§ Assignment: Repeat the data as given. Images do not go in the copy.

START Records for this task

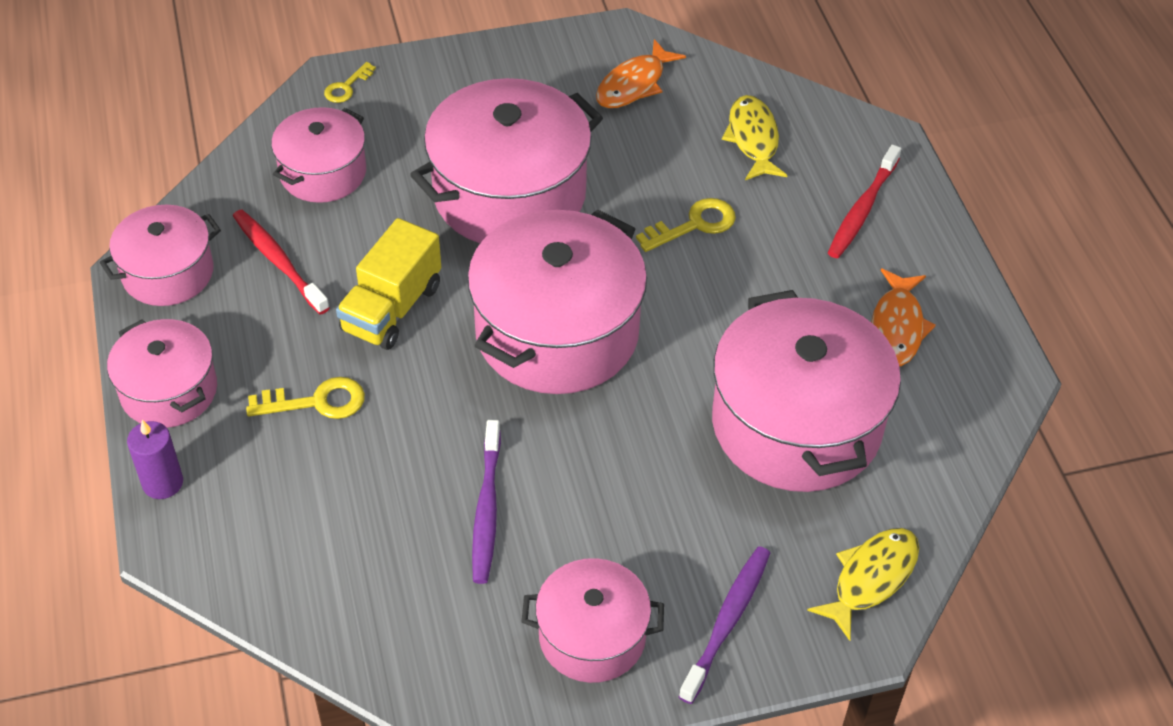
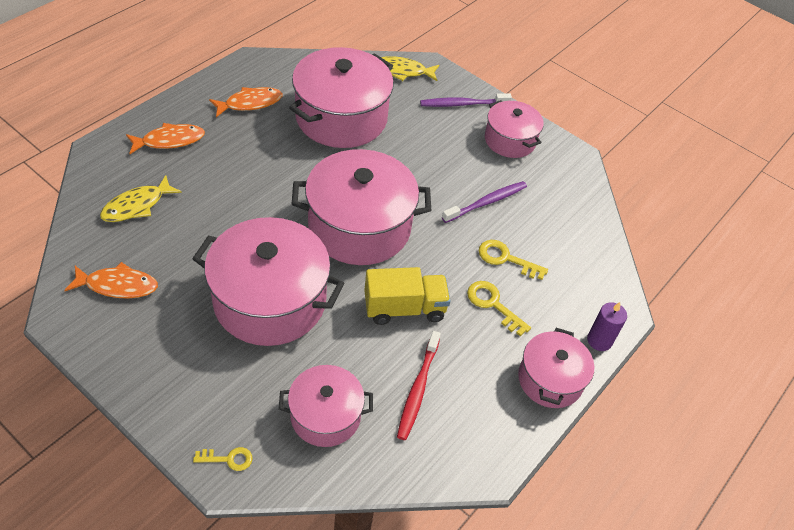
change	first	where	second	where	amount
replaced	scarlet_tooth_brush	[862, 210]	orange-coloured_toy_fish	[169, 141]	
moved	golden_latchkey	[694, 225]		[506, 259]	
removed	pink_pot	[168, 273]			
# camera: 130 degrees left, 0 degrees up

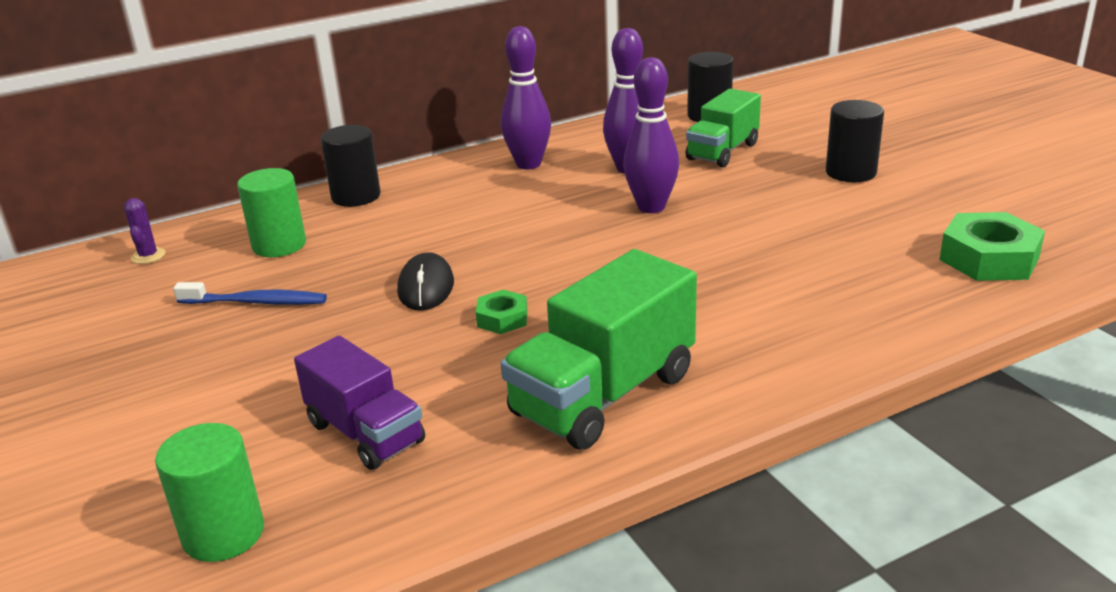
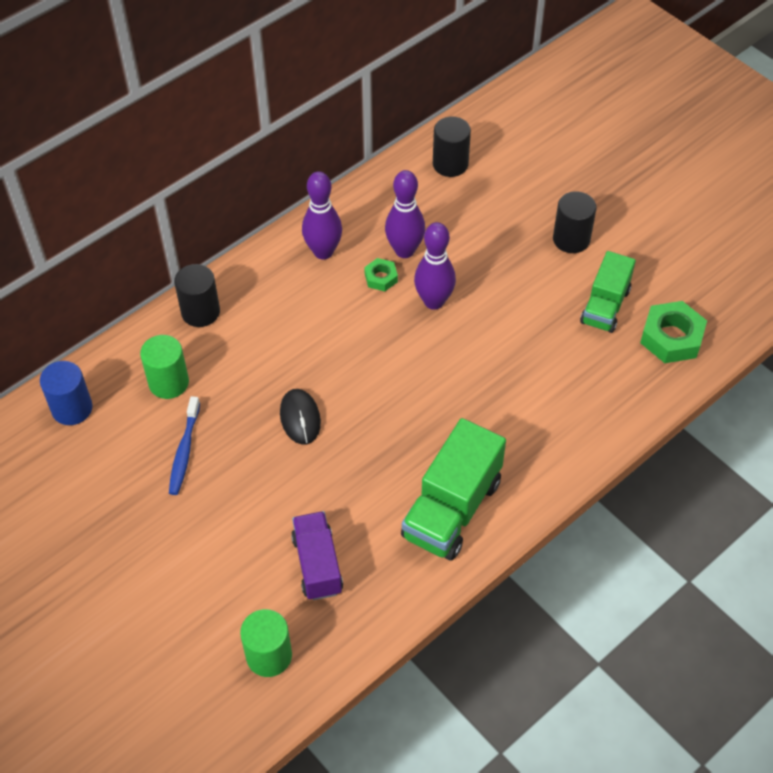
change	first	where	second	where	amount
moved	emerald_toy_truck	[722, 152]		[605, 306]	
replaced	purple_saguaro_cactus	[148, 256]	royal_blue_cylinder	[72, 408]	
turned	royal_blue_tooth_brush	[256, 302]		[184, 451]	105 degrees clockwise
moved	emerald_nut	[502, 318]		[381, 278]	
turned	purple_toy_truck	[365, 433]		[317, 564]	135 degrees counterclockwise
# camera: 15 degrees left, 25 degrees up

END Records for this task

§ Solution:
change	first	where	second	where	amount
replaced	scarlet_tooth_brush	[862, 210]	orange-coloured_toy_fish	[169, 141]	
moved	golden_latchkey	[694, 225]		[506, 259]	
removed	pink_pot	[168, 273]			
# camera: 130 degrees left, 0 degrees up

change	first	where	second	where	amount
moved	emerald_toy_truck	[722, 152]		[605, 306]	
replaced	purple_saguaro_cactus	[148, 256]	royal_blue_cylinder	[72, 408]	
turned	royal_blue_tooth_brush	[256, 302]		[184, 451]	105 degrees clockwise
moved	emerald_nut	[502, 318]		[381, 278]	
turned	purple_toy_truck	[365, 433]		[317, 564]	135 degrees counterclockwise
# camera: 15 degrees left, 25 degrees up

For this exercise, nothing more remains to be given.